[Your task] Copy exactly, line for line, the part of the listing from the line containing "Someone carried the" through its last line, and nothing else.
===== Data provided
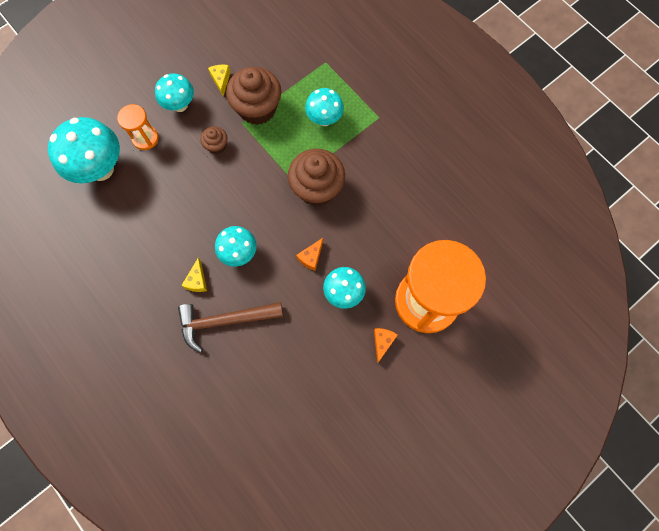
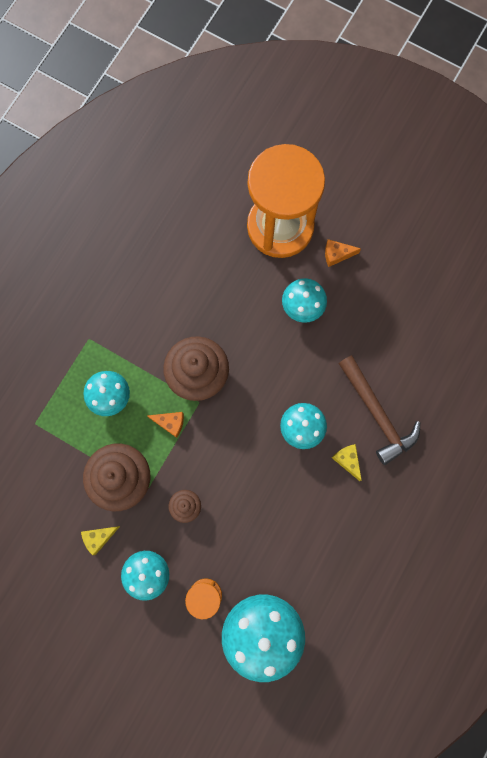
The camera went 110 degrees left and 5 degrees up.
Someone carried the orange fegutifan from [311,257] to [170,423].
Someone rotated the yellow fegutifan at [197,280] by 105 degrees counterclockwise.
==========
[Solution to the exercise]
Someone carried the orange fegutifan from [311,257] to [170,423].
Someone rotated the yellow fegutifan at [197,280] by 105 degrees counterclockwise.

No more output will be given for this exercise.